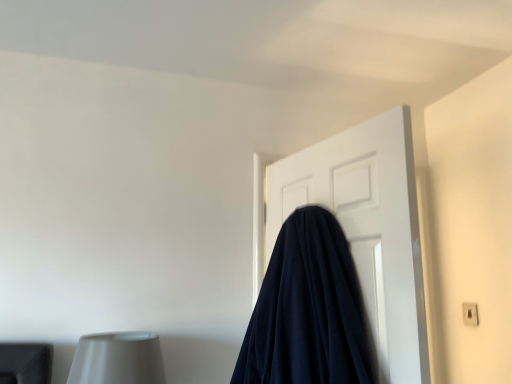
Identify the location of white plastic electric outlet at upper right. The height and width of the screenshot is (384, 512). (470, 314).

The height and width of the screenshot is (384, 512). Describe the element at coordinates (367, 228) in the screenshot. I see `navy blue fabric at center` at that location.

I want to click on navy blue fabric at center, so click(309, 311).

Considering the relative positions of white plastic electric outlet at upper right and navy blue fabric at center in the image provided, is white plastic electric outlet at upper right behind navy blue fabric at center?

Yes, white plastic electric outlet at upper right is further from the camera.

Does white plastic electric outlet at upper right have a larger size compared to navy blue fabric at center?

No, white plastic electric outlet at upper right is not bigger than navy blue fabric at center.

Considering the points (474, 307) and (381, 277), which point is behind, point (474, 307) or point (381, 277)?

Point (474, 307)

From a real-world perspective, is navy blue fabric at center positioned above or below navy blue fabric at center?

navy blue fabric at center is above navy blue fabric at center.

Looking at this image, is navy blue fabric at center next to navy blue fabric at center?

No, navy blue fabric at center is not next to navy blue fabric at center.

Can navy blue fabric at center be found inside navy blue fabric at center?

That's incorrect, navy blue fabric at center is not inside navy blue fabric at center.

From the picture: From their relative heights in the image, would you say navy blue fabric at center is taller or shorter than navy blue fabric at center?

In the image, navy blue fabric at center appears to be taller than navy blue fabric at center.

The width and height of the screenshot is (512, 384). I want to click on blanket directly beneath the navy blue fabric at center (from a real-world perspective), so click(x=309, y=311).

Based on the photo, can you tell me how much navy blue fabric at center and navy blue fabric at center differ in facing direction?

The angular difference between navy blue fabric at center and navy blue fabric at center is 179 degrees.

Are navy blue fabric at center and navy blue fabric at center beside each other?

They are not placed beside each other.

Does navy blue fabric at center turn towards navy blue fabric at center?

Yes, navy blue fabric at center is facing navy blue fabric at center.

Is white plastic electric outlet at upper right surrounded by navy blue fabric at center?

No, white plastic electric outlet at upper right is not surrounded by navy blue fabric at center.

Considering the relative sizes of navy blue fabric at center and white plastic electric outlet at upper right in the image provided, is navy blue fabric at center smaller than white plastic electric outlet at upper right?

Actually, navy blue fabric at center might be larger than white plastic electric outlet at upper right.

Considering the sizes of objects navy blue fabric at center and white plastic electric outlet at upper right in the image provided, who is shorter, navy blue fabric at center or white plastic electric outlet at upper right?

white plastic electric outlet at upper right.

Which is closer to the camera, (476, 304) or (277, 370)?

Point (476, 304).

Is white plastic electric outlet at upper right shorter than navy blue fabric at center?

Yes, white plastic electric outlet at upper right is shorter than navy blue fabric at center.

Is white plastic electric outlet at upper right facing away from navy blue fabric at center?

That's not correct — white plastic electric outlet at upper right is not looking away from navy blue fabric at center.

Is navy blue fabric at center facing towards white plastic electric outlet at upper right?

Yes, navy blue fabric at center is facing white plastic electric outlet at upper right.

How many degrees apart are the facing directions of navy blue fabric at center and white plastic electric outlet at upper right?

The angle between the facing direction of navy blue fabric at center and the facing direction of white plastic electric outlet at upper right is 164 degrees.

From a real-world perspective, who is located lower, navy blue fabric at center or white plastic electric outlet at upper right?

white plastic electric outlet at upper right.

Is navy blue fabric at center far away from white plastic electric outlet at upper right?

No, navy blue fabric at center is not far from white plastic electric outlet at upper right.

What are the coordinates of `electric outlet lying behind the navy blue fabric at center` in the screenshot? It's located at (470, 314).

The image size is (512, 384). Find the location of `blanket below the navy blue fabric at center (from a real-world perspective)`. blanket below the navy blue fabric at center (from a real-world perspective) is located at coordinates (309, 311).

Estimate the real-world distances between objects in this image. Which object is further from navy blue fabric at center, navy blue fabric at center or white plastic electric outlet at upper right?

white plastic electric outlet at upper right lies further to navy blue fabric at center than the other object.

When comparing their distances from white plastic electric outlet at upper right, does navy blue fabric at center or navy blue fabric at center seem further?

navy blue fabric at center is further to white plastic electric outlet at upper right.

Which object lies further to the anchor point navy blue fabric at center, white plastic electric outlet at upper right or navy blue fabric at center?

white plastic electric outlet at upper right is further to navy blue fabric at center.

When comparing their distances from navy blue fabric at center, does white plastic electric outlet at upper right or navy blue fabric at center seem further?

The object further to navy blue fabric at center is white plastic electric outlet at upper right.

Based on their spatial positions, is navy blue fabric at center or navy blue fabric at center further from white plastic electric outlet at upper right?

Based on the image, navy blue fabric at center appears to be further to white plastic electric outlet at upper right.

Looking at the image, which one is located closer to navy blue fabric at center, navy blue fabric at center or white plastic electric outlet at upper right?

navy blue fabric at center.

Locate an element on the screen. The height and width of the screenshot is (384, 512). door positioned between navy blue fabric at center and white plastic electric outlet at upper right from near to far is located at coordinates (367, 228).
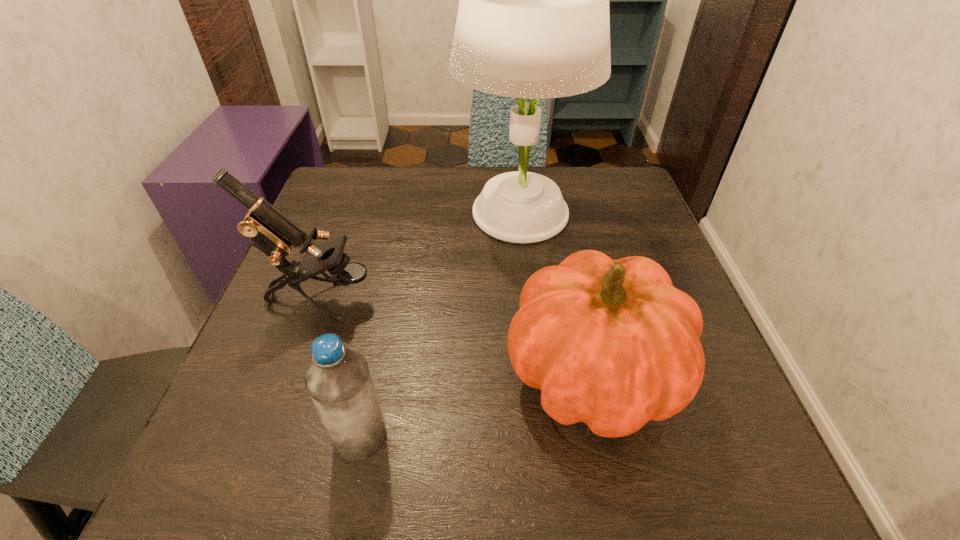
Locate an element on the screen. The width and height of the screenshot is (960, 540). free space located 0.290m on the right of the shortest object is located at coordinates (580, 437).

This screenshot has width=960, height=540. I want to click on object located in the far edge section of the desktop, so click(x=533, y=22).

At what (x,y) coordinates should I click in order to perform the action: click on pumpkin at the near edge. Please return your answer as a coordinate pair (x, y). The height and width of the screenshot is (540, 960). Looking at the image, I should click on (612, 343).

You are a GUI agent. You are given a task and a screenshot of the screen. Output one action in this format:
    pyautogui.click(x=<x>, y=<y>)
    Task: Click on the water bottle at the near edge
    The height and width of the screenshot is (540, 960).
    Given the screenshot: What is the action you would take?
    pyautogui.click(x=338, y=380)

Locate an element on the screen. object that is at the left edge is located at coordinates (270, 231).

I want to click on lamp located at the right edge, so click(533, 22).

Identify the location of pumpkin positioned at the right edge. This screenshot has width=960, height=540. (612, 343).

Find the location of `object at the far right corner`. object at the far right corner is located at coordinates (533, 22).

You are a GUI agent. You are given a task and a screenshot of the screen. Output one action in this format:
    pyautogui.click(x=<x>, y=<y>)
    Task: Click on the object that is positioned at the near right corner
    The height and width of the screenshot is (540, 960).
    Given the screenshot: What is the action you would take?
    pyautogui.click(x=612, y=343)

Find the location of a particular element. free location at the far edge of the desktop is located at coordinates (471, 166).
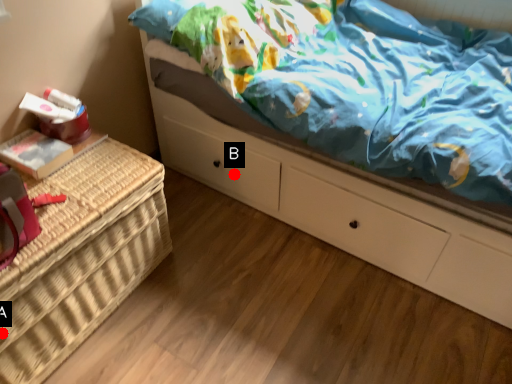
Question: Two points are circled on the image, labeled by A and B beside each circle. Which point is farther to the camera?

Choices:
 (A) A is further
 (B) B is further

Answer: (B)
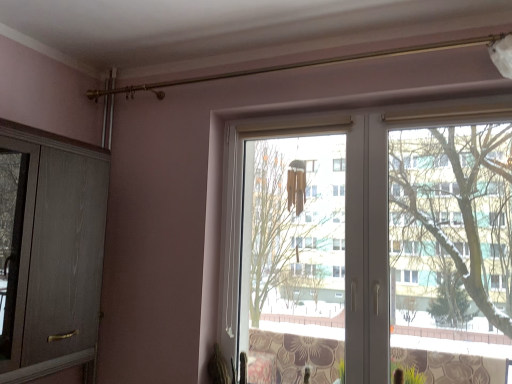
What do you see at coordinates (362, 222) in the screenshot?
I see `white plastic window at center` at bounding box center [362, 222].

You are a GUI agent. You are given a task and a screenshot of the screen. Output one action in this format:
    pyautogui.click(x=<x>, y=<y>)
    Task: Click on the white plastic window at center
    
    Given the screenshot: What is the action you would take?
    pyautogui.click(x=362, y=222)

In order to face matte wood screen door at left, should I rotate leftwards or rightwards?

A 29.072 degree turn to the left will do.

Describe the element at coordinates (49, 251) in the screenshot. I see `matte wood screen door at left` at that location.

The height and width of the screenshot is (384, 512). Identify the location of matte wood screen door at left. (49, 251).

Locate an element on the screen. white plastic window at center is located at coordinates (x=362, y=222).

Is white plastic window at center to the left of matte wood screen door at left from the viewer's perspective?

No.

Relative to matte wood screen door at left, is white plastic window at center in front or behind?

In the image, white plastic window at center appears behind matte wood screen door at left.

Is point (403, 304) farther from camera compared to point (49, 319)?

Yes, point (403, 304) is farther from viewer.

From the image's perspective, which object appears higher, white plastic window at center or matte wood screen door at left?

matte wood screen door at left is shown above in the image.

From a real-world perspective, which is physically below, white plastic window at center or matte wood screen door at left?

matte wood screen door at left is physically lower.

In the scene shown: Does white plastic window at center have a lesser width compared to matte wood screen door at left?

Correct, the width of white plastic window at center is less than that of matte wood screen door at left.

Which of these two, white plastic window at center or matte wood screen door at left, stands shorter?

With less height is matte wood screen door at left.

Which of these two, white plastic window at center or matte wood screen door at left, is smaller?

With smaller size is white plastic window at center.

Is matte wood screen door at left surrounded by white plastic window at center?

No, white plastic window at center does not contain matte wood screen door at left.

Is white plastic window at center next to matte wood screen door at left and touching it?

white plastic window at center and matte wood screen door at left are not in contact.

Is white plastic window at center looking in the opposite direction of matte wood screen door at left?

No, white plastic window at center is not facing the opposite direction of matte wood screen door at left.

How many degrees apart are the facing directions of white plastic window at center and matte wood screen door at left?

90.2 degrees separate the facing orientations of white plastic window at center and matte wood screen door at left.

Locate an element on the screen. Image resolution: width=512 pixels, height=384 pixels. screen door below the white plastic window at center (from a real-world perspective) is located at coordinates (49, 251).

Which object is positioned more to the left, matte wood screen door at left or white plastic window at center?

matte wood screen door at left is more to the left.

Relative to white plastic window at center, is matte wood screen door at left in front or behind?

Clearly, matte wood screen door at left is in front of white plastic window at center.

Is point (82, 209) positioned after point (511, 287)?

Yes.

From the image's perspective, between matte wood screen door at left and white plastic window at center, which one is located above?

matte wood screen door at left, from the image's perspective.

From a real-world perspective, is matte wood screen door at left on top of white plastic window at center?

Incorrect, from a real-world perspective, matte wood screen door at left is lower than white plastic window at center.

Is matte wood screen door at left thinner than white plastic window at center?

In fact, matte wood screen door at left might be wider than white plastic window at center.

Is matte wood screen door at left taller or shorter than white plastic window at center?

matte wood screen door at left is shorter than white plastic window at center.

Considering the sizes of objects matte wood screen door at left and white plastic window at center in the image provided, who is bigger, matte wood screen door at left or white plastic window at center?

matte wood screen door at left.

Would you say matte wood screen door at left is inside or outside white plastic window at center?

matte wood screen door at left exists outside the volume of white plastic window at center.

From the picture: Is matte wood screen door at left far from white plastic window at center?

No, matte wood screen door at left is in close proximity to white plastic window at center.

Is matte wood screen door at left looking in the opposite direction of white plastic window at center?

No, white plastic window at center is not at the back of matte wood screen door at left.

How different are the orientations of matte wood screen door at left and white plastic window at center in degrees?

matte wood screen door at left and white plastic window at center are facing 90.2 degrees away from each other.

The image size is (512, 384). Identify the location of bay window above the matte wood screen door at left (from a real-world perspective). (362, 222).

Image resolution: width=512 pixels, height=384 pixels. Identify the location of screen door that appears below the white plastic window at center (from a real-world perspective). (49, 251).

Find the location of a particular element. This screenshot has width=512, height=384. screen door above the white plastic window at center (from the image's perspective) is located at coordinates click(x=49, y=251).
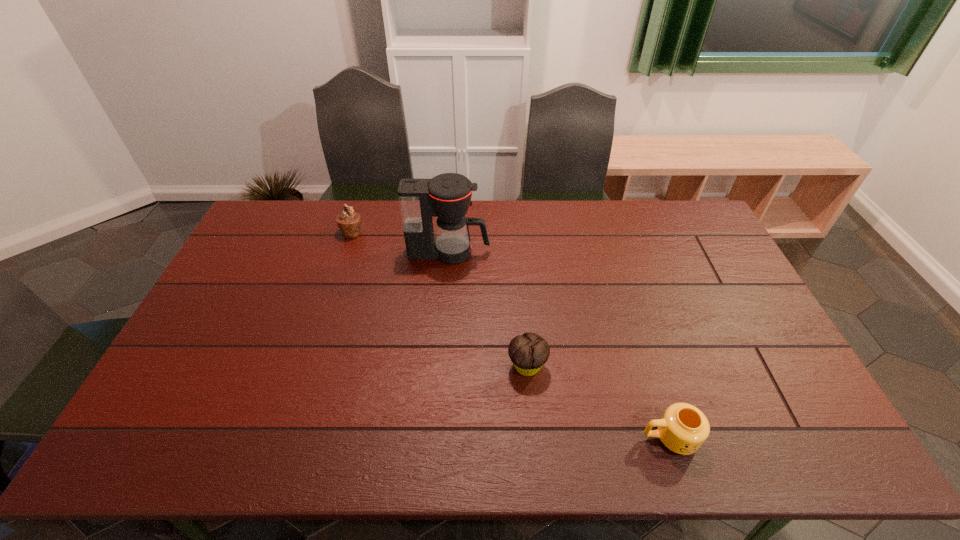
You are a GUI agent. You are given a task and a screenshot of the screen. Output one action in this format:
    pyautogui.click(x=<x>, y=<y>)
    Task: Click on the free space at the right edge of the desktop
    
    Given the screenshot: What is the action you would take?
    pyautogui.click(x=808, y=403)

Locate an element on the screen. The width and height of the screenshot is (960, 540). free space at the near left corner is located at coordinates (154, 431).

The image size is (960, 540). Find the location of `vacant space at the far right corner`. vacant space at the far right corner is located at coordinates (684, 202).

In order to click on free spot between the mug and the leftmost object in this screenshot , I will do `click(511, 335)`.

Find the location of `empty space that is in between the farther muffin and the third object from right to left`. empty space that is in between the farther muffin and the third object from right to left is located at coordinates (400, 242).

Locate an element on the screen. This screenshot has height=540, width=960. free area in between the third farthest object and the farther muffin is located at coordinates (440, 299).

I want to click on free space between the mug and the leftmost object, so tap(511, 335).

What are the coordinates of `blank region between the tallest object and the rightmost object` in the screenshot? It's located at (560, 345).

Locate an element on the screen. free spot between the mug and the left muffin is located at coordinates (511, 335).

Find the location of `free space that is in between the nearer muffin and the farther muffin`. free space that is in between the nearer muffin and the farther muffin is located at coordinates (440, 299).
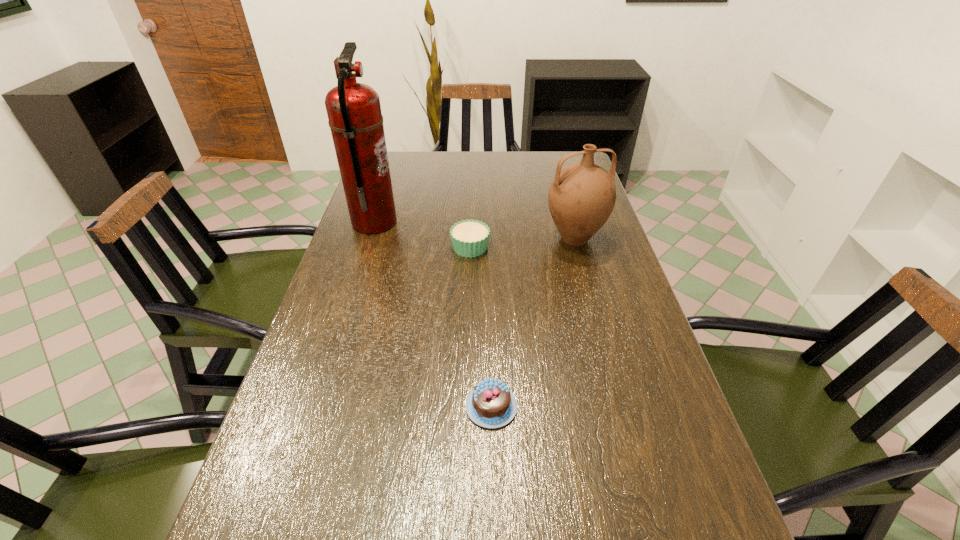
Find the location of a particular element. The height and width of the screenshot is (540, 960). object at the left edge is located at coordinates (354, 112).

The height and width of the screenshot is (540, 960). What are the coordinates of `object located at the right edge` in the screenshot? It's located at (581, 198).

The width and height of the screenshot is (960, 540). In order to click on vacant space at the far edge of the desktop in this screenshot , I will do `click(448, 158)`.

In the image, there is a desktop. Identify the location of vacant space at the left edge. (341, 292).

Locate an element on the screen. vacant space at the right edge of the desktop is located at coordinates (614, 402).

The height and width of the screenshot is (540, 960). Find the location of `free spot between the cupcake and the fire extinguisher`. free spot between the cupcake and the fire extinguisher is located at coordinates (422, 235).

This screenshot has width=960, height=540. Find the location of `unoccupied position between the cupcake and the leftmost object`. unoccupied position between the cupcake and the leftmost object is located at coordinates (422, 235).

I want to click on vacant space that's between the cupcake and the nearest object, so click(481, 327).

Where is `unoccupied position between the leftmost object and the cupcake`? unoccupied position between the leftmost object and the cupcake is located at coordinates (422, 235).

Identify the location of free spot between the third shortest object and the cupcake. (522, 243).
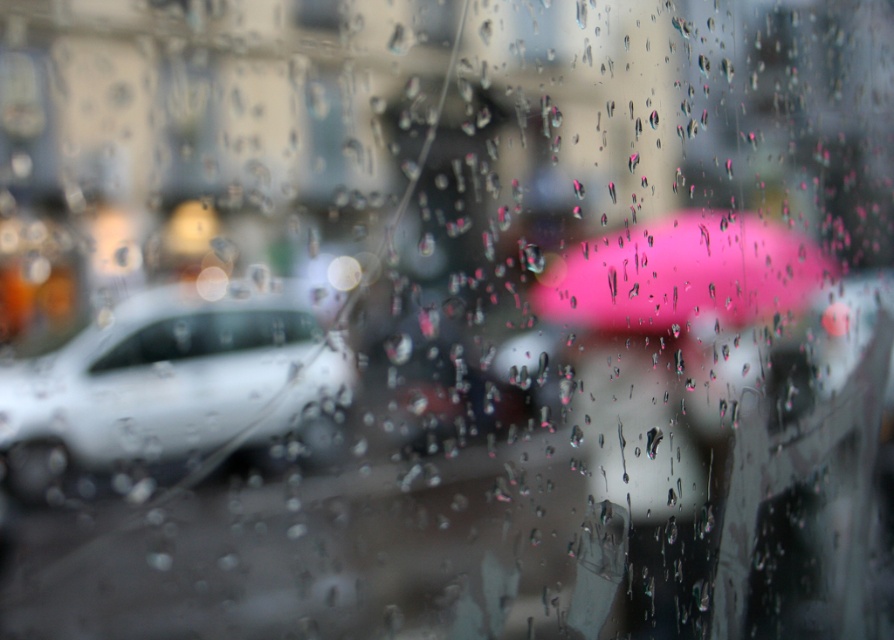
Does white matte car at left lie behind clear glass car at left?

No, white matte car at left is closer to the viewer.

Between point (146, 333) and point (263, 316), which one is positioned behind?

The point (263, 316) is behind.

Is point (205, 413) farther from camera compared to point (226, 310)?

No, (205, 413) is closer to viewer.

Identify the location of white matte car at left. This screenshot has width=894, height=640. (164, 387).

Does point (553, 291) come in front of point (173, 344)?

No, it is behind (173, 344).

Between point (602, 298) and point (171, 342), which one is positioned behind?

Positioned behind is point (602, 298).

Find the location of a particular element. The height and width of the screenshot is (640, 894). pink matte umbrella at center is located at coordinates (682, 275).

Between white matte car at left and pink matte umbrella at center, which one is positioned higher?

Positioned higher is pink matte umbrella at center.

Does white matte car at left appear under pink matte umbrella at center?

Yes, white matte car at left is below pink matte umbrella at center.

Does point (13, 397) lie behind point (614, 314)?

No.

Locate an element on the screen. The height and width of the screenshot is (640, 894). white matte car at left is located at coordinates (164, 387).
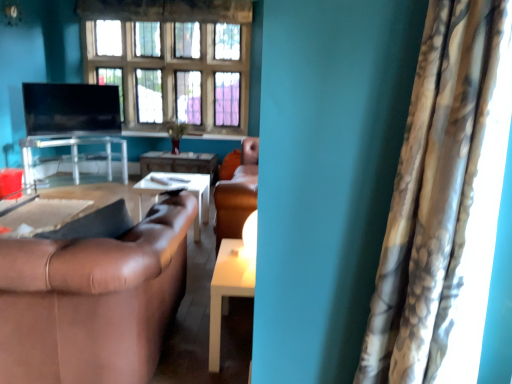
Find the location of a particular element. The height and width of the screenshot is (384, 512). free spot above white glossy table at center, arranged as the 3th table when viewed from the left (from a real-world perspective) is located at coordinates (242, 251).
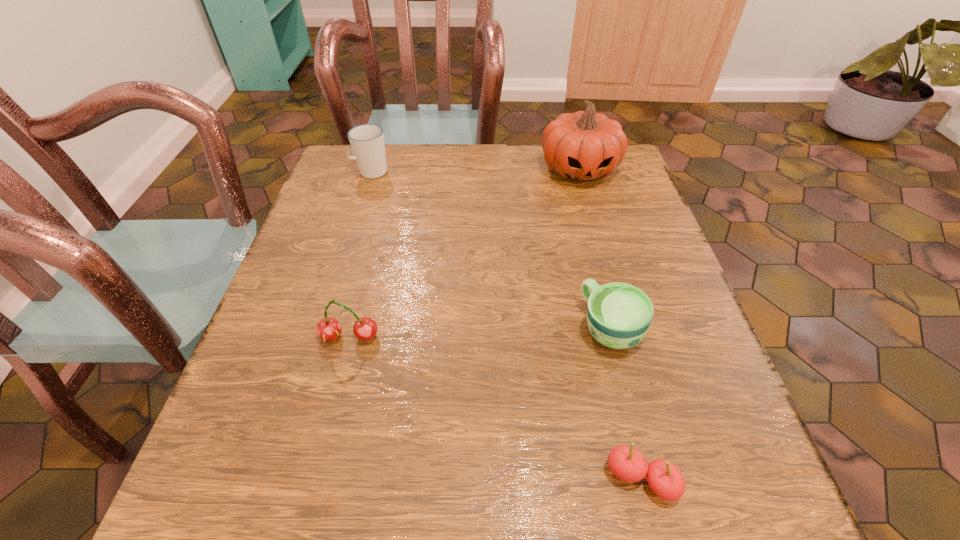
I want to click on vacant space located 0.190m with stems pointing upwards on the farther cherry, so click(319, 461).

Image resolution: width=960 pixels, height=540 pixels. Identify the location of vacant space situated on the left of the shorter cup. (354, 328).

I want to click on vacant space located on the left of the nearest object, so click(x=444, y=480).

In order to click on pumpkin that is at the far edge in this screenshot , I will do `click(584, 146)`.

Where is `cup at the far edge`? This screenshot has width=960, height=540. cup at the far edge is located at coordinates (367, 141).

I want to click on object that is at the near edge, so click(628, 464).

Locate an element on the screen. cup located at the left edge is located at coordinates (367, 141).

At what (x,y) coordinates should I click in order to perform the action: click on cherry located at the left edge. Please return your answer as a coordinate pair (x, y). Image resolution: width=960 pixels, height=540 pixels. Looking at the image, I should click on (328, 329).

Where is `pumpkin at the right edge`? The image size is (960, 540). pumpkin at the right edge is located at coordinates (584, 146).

* **WORK INSTRUCTIONS**
Rewrite the lines starting at "Relative to matte" and ending at "In the scene", swapping every occurrence of "matte wood screen door" for "painted wood screen door" and leaving all other text unchanged.

* **REPLY**
Relative to painted wood screen door at left, is white plastic window at center in front or behind?

In the image, white plastic window at center appears behind painted wood screen door at left.

Is point (403, 304) farther from camera compared to point (49, 319)?

Yes, point (403, 304) is farther from viewer.

From the image's perspective, which object appears higher, white plastic window at center or painted wood screen door at left?

painted wood screen door at left is shown above in the image.

From a real-world perspective, which is physically below, white plastic window at center or painted wood screen door at left?

painted wood screen door at left is physically lower.

In the scene shown: Does white plastic window at center have a lesser width compared to painted wood screen door at left?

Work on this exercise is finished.